> _Exercise instructions_
Change "matte black street light" to "black metal lamppost" in the material, starting at the line containing "coordinates tap(517, 352)." and ending at the line containing "Can you confirm if green water". Reproduce only those lines, with everything else left as it stands.

Collection entries
* start *
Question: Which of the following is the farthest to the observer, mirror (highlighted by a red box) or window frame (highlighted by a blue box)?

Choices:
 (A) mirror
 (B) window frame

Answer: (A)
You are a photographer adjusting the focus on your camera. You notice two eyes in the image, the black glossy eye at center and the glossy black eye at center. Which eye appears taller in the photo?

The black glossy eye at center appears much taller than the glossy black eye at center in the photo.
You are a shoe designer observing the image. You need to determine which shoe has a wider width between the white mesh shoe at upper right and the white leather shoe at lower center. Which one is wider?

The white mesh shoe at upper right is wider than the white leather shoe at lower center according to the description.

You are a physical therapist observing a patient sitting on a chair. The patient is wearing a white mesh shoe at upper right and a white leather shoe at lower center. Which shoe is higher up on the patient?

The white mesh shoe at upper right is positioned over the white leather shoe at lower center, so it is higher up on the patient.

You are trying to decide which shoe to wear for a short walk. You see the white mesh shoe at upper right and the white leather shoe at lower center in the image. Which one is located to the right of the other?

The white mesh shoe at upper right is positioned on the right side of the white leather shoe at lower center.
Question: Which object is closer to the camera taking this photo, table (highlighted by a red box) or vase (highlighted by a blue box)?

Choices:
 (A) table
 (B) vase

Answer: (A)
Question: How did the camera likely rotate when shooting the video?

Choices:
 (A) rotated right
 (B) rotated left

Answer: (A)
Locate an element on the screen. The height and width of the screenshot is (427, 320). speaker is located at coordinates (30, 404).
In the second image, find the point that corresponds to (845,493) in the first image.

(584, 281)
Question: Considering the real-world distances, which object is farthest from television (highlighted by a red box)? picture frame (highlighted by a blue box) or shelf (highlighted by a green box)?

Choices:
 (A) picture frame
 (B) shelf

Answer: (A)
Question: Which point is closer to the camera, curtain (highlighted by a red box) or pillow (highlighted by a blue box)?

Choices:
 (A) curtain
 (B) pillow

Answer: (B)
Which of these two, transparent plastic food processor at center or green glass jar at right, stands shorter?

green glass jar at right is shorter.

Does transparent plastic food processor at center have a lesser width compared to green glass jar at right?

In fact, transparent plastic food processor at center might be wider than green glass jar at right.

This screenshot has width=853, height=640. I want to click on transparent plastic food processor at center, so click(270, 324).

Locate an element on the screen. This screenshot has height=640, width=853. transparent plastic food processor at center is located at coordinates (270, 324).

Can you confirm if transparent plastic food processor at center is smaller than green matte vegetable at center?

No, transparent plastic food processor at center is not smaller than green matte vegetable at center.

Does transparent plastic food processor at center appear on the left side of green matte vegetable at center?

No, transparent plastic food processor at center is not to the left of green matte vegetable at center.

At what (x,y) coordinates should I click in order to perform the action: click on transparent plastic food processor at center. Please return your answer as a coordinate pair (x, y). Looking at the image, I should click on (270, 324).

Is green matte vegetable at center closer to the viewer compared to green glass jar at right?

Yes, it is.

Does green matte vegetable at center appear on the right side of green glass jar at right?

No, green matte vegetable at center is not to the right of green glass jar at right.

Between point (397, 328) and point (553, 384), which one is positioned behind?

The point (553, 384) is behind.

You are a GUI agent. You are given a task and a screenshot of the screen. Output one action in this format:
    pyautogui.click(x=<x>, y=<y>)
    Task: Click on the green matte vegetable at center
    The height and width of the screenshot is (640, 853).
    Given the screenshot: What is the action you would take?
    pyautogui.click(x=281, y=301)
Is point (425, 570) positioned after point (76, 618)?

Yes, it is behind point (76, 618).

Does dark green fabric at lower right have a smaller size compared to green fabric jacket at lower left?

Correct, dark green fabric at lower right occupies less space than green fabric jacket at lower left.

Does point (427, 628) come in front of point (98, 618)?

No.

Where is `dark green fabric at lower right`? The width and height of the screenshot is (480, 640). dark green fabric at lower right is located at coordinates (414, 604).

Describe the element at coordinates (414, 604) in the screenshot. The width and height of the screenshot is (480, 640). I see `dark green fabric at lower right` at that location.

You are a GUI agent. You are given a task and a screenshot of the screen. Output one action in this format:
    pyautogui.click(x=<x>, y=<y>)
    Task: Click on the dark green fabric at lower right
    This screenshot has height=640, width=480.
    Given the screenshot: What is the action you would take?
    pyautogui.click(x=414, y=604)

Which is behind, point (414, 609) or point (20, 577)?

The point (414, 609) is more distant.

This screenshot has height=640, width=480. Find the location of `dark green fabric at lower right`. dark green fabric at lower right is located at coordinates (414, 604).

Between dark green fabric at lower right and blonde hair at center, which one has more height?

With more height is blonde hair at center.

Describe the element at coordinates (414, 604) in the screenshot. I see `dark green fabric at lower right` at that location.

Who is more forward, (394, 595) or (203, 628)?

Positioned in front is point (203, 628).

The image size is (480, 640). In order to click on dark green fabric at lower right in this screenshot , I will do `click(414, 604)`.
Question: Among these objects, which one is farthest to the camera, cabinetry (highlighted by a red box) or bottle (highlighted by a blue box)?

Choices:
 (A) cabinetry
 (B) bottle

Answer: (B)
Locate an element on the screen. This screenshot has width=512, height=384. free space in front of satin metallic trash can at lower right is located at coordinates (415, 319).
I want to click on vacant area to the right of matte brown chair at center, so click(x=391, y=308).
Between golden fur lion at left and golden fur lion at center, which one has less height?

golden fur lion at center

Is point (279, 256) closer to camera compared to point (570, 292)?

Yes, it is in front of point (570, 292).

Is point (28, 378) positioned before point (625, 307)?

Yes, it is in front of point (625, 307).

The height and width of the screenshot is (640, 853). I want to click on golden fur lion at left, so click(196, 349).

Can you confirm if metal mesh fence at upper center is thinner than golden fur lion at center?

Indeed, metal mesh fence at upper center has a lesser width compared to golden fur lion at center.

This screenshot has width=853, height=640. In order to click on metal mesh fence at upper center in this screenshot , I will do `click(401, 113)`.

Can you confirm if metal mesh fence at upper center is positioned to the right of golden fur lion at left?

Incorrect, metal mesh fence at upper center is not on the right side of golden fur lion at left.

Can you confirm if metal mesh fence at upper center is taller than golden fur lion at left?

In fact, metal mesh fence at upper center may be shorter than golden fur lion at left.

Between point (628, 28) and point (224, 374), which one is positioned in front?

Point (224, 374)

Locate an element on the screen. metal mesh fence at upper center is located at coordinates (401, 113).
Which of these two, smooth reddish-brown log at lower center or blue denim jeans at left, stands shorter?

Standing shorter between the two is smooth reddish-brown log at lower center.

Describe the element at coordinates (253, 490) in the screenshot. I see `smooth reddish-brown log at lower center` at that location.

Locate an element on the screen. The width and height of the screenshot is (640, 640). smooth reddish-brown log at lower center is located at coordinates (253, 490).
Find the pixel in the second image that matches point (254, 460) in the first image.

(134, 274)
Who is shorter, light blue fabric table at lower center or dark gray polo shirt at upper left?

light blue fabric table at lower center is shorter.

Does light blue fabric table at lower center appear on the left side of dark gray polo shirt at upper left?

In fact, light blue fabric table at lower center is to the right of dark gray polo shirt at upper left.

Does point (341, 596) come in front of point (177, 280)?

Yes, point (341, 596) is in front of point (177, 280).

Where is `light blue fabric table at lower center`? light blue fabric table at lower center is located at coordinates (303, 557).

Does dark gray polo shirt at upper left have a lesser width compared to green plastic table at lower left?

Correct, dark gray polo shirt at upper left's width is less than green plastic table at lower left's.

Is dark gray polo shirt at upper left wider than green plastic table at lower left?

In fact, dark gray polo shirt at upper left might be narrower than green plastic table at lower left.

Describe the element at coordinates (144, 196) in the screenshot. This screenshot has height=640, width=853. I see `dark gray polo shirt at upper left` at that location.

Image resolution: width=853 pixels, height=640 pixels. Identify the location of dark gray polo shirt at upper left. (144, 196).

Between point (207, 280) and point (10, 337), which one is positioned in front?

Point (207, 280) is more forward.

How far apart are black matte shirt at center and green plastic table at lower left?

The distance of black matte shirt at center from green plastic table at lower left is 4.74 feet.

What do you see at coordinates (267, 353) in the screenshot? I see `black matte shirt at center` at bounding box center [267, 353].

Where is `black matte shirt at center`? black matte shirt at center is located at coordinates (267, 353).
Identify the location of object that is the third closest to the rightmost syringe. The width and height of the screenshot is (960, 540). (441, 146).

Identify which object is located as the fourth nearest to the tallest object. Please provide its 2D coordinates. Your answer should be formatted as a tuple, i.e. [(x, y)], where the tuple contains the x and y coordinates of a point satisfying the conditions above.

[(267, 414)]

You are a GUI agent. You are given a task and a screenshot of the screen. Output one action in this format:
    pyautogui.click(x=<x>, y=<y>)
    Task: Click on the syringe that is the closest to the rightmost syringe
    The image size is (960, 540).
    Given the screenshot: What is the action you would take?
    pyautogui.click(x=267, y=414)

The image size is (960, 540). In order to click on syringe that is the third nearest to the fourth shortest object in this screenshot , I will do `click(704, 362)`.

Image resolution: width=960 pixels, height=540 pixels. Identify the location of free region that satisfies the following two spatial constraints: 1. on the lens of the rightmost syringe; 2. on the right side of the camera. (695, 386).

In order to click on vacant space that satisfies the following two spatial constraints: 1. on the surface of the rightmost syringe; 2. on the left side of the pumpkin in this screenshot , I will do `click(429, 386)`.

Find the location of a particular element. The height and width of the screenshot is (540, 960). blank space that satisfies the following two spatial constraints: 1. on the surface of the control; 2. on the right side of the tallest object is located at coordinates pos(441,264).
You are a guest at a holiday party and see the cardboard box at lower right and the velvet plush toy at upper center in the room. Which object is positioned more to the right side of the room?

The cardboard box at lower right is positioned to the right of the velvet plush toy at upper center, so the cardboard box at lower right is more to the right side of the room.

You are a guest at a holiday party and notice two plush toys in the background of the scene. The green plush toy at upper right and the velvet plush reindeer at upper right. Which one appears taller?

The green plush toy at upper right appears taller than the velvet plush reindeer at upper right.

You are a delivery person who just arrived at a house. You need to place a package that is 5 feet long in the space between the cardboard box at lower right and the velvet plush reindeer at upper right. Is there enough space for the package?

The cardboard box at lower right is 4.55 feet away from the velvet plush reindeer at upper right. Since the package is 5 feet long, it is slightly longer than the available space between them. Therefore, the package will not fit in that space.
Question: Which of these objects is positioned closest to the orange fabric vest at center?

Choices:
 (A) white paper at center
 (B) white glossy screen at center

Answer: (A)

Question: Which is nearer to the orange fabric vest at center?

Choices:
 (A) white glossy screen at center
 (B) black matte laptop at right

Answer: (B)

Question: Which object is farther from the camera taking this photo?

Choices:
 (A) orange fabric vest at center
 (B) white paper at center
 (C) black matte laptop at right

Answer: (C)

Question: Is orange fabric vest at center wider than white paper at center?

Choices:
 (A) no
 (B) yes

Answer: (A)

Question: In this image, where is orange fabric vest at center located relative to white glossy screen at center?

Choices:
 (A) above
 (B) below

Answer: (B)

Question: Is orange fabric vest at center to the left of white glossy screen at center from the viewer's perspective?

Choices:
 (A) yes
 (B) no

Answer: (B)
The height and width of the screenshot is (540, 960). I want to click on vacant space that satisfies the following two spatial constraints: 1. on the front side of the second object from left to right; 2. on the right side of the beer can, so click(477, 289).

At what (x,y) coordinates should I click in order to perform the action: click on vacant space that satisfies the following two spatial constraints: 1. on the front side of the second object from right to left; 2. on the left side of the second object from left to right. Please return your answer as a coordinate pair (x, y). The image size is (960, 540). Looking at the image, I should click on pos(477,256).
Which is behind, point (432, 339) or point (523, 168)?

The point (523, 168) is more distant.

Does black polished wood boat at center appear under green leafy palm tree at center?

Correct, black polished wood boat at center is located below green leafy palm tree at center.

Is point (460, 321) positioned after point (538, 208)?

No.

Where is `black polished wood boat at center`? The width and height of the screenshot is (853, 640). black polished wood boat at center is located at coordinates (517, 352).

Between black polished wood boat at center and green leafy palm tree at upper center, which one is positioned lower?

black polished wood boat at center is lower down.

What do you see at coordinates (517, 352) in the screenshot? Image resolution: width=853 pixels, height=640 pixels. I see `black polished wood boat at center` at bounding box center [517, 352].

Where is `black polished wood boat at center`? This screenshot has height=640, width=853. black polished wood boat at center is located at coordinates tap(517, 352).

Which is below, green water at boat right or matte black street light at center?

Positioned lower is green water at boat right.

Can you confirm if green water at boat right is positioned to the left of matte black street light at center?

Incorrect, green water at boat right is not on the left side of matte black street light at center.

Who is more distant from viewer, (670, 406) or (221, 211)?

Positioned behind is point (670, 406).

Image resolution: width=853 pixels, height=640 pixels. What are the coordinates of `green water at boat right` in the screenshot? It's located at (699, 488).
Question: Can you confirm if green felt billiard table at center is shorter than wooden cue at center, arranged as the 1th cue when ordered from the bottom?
* end *
> _Answer_
Where is `black polished wood boat at center`? This screenshot has height=640, width=853. black polished wood boat at center is located at coordinates tap(517, 352).

Which is below, green water at boat right or black metal lamppost at center?

Positioned lower is green water at boat right.

Can you confirm if green water at boat right is positioned to the left of black metal lamppost at center?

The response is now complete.